___ INPUT DATA

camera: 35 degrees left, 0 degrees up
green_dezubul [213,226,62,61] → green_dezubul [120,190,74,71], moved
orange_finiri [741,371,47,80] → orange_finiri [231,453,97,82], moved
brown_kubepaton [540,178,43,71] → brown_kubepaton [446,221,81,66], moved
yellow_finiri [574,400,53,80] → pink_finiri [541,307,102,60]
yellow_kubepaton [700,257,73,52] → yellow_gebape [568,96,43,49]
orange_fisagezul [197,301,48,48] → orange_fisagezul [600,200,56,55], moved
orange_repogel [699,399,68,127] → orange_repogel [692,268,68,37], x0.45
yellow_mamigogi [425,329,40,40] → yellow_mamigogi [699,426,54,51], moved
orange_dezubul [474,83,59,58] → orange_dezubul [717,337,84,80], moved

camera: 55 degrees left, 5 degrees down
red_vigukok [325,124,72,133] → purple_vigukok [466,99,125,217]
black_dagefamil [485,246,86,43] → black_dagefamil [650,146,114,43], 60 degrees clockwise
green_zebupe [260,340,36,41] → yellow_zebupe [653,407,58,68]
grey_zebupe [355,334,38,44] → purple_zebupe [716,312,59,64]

______
___ INPUT DATA

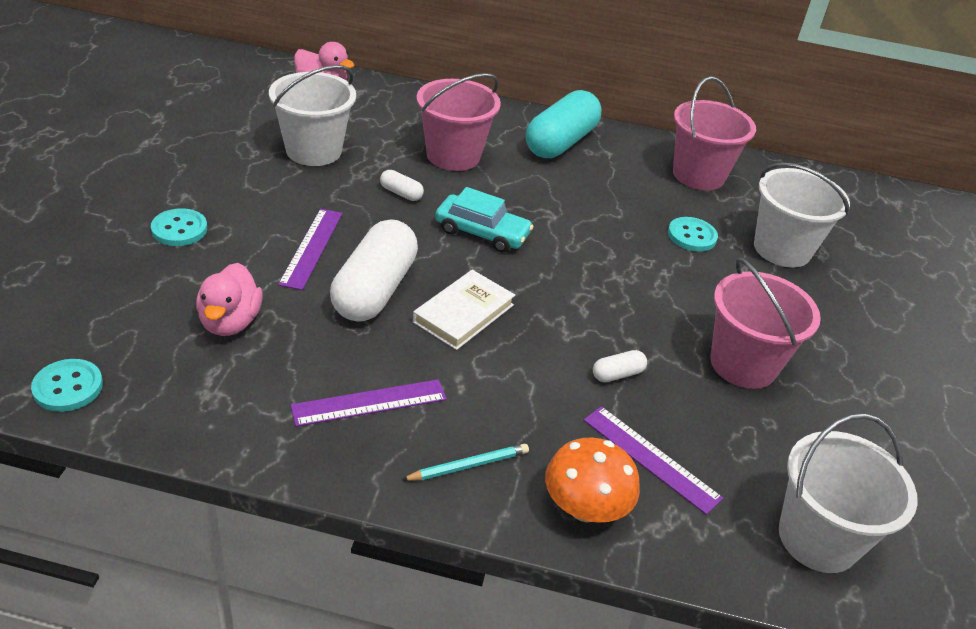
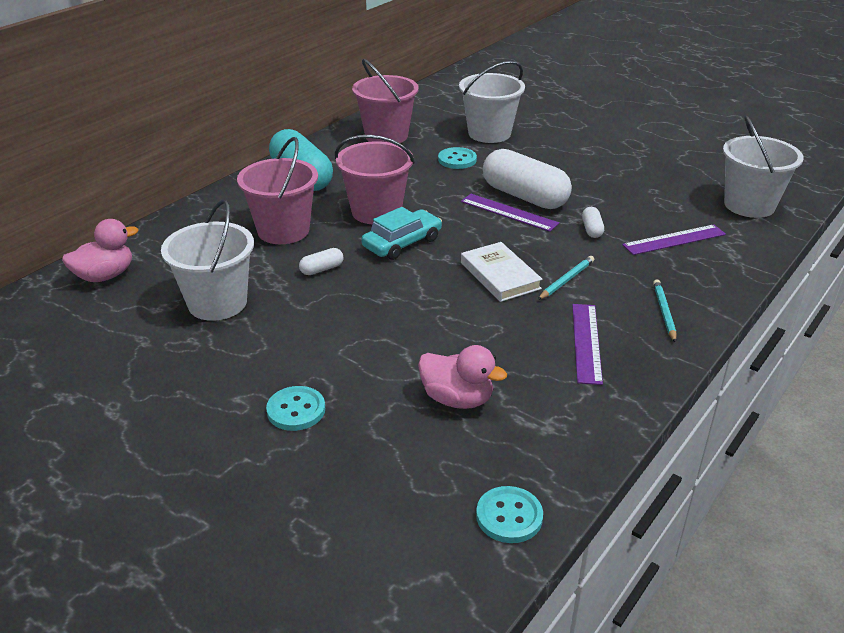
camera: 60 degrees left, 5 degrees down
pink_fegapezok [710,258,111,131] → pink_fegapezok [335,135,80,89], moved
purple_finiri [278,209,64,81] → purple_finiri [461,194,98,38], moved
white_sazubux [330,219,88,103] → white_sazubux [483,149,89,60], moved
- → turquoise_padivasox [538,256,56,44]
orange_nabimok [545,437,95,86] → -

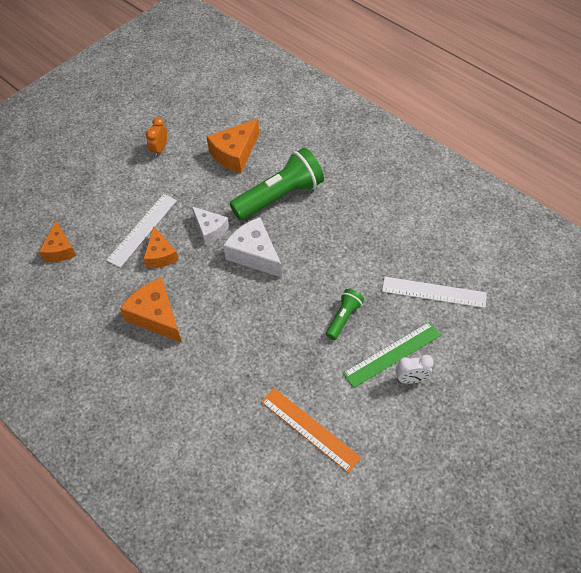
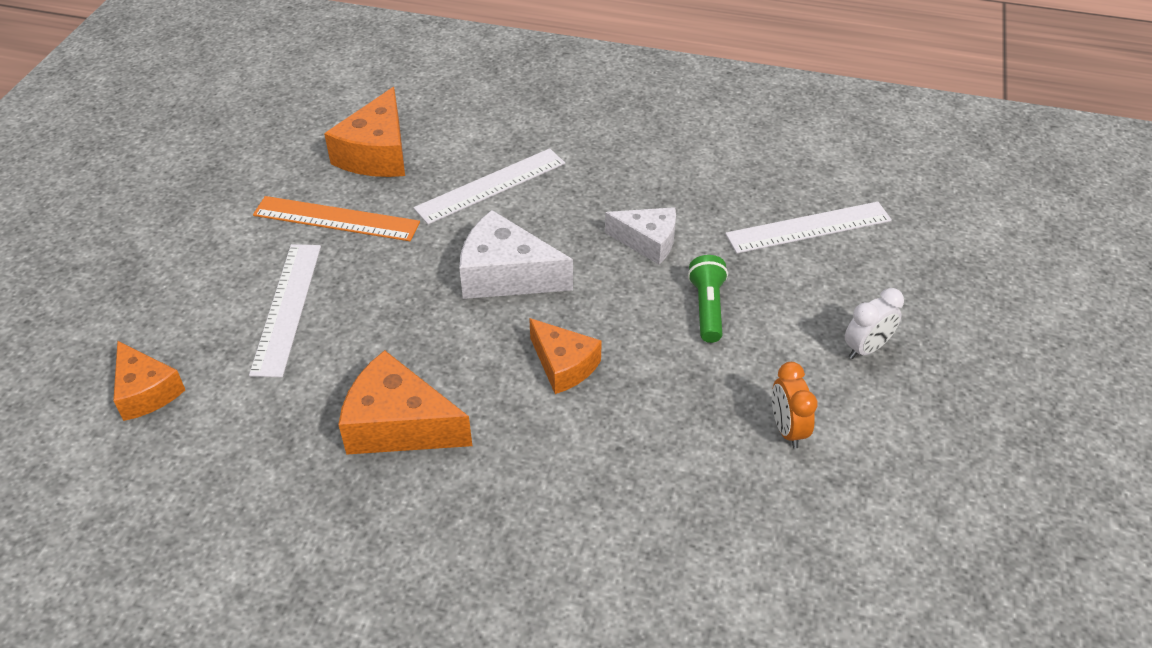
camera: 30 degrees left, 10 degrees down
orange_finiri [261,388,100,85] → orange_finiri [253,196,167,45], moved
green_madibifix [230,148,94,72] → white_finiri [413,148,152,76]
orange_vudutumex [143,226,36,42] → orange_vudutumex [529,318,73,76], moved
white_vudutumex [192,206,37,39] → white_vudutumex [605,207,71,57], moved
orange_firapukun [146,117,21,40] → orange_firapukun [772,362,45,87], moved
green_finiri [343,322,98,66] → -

______
___ INPUT DATA

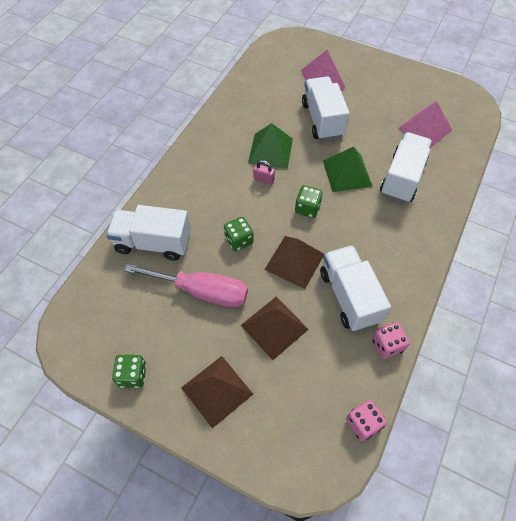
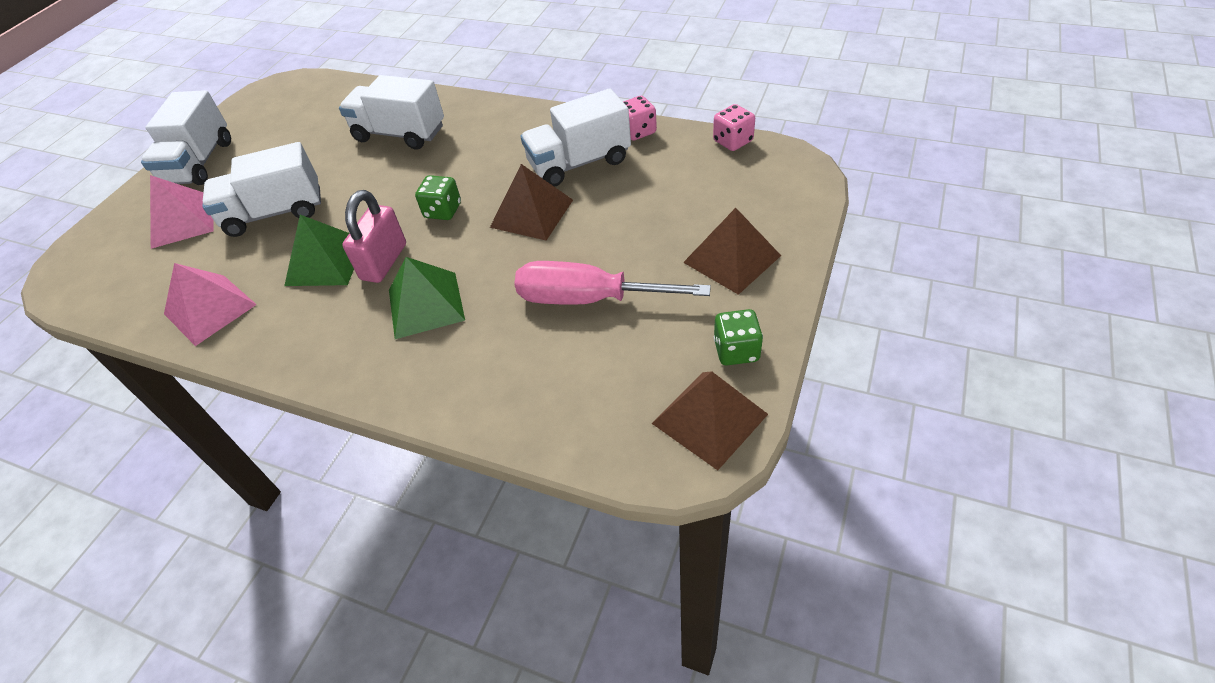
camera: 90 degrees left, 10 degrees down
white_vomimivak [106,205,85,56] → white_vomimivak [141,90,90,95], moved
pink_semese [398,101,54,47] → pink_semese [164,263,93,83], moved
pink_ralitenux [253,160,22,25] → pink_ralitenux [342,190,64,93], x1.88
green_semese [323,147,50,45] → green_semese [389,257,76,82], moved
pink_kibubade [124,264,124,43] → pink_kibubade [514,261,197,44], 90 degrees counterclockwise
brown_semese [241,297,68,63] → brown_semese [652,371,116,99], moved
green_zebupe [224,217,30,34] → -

______

**INSTRUCTIONS FOR THE TASK:** Everything starting at the line containing "orange_finiri [741,371,47,80] →" and ending at the line containing "orange_repogel [699,399,68,127] →" in the records above should be repeated exactly, and only that.

**SOLUTION FOR THIS TASK:**
orange_finiri [741,371,47,80] → orange_finiri [231,453,97,82], moved
brown_kubepaton [540,178,43,71] → brown_kubepaton [446,221,81,66], moved
yellow_finiri [574,400,53,80] → pink_finiri [541,307,102,60]
yellow_kubepaton [700,257,73,52] → yellow_gebape [568,96,43,49]
orange_fisagezul [197,301,48,48] → orange_fisagezul [600,200,56,55], moved
orange_repogel [699,399,68,127] → orange_repogel [692,268,68,37], x0.45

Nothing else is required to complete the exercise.